- WHAT IS EXPECTED
Word for word, and without a single picture, repeat the entries.
═══ EXERCISE DATA ═══
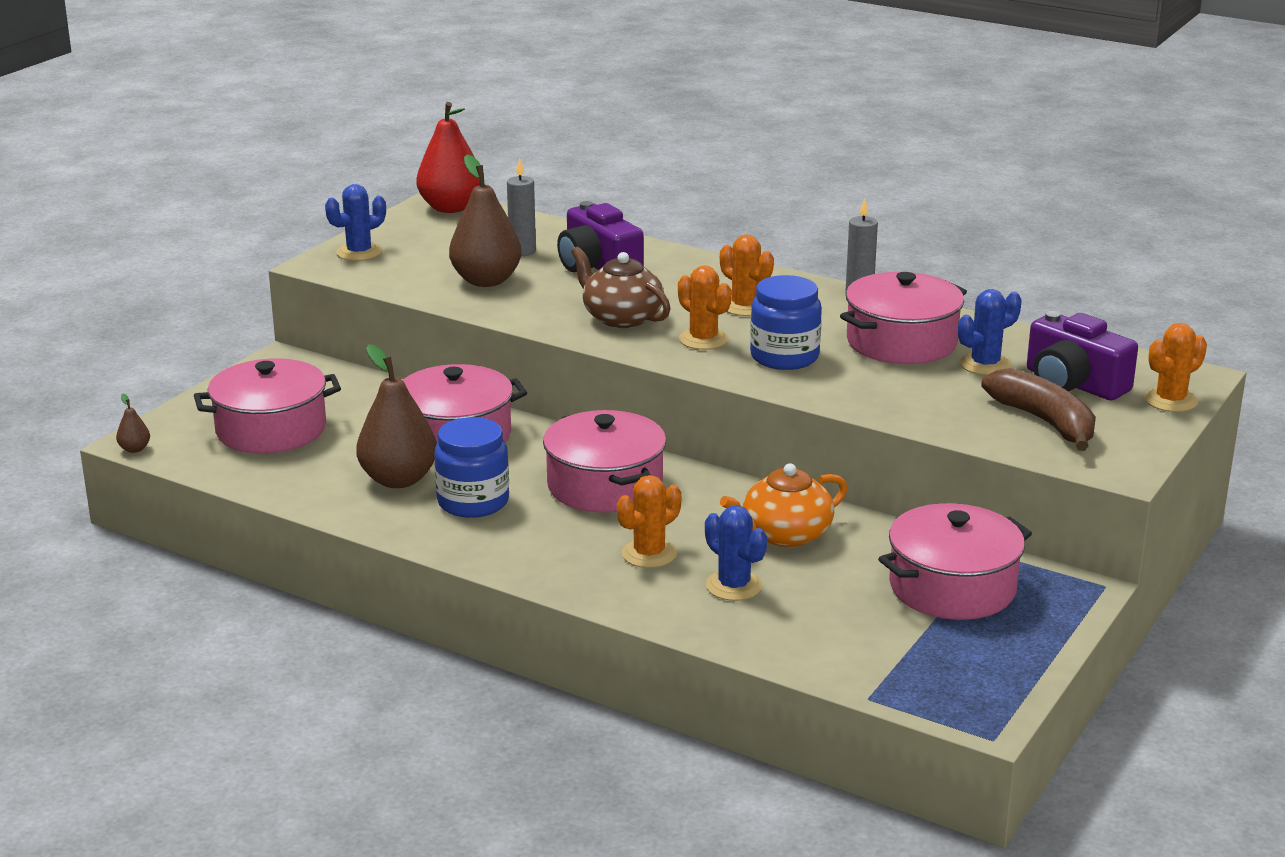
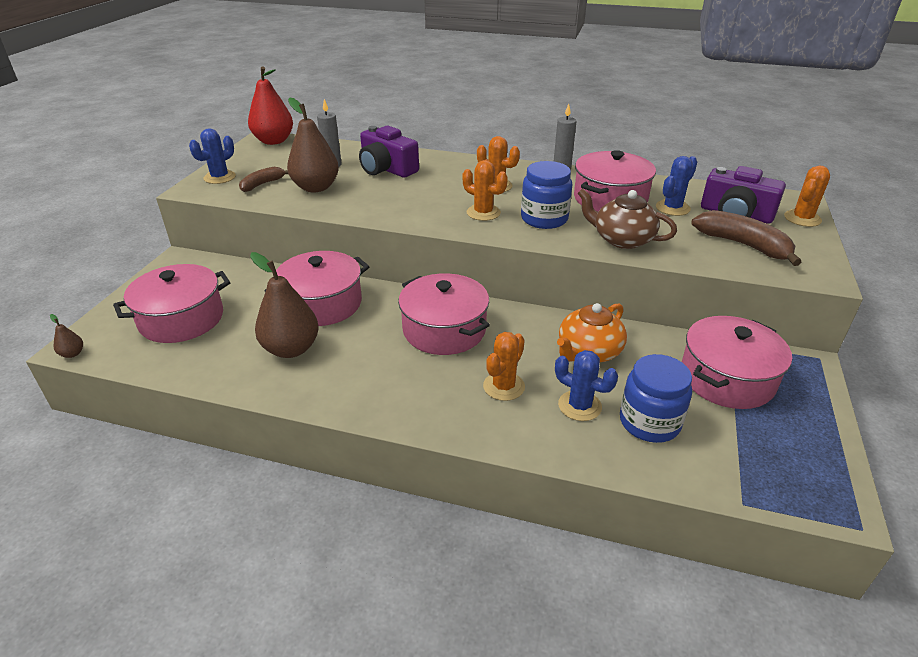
camera: 15 degrees left, 10 degrees up
(414, 268) = (262, 184): none -> brown banana
(473, 502) = (354, 360): blue jar -> blue jar (649, 422)
(621, 318) = (420, 203): brown teapot -> brown teapot (622, 239)

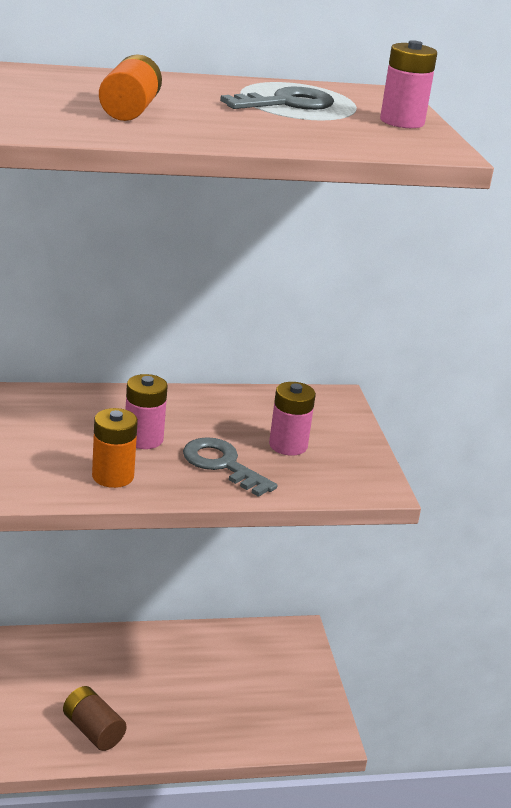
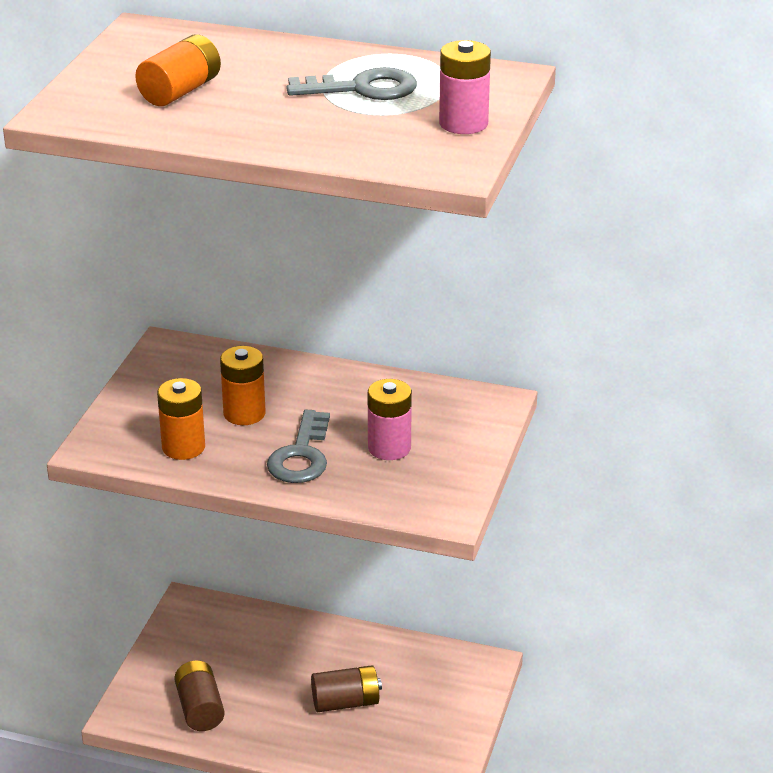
camera: 30 degrees right, 5 degrees up
(143, 439) = (244, 413): pink battery -> orange battery
(213, 690) = (346, 702): none -> brown battery
(222, 464) = (301, 456): grey key -> grey key turned 150 degrees counterclockwise

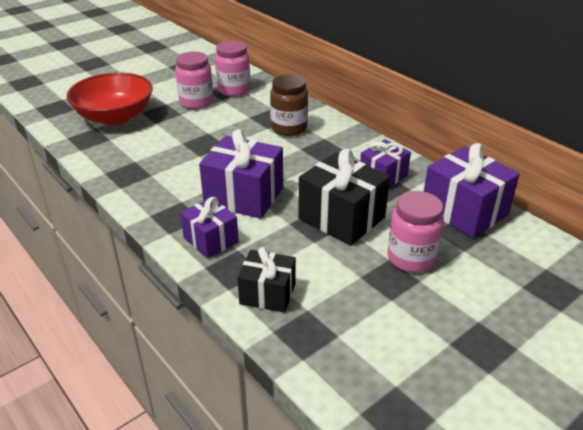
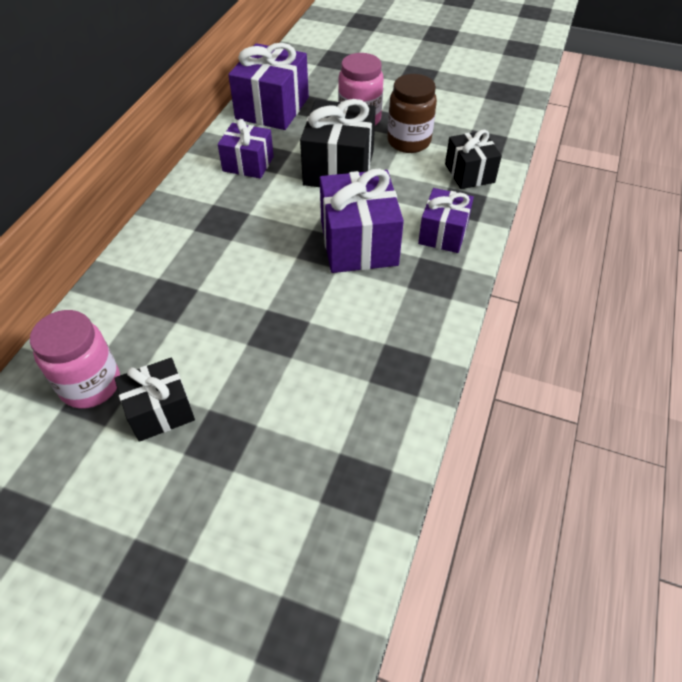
camera: 120 degrees left, 15 degrees up
(115, 117) = (270, 498): red bowl -> none
(196, 102) = (160, 410): pink jar -> black gift
(289, 128) = (186, 268): brown jar -> brown jar (409, 141)

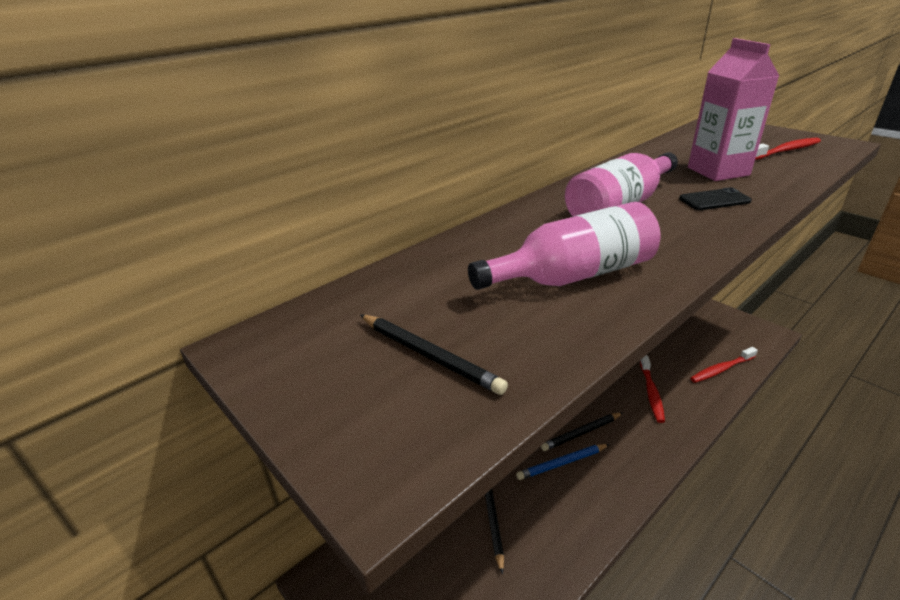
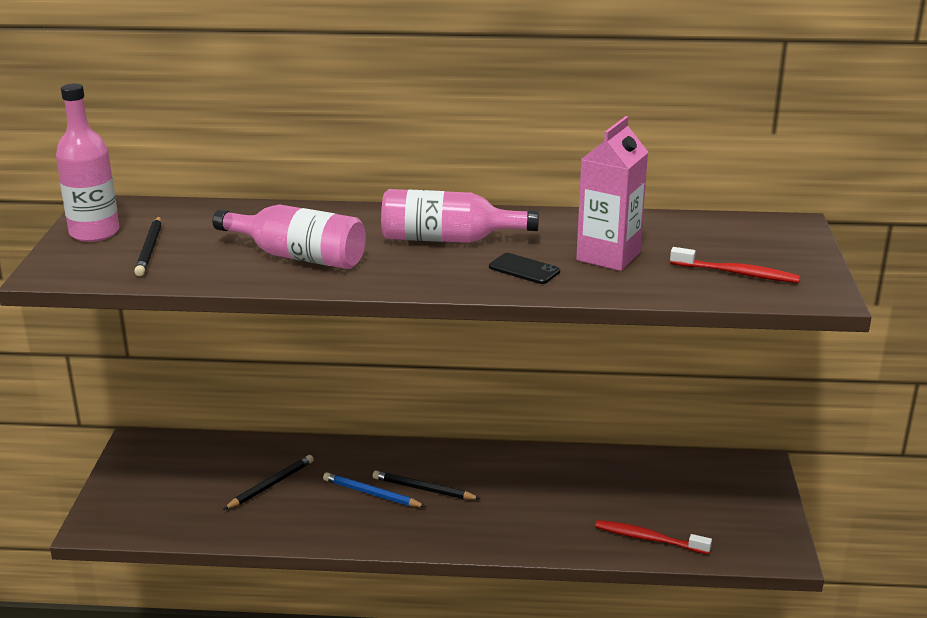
camera: 45 degrees right, 5 degrees down
(315, 379) = (94, 232): none -> pink bottle
(651, 393) = (540, 507): red toothbrush -> none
═══
- REPLY
camera: 15 degrees left, 10 degrees up
(414, 268) = (262, 184): none -> brown banana
(473, 502) = (354, 360): blue jar -> blue jar (649, 422)
(621, 318) = (420, 203): brown teapot -> brown teapot (622, 239)

camera: 30 degrees right, 5 degrees up
(143, 439) = (244, 413): pink battery -> orange battery
(213, 690) = (346, 702): none -> brown battery
(222, 464) = (301, 456): grey key -> grey key turned 150 degrees counterclockwise

camera: 120 degrees left, 15 degrees up
(115, 117) = (270, 498): red bowl -> none
(196, 102) = (160, 410): pink jar -> black gift
(289, 128) = (186, 268): brown jar -> brown jar (409, 141)

camera: 45 degrees right, 5 degrees down
(315, 379) = (94, 232): none -> pink bottle
(651, 393) = (540, 507): red toothbrush -> none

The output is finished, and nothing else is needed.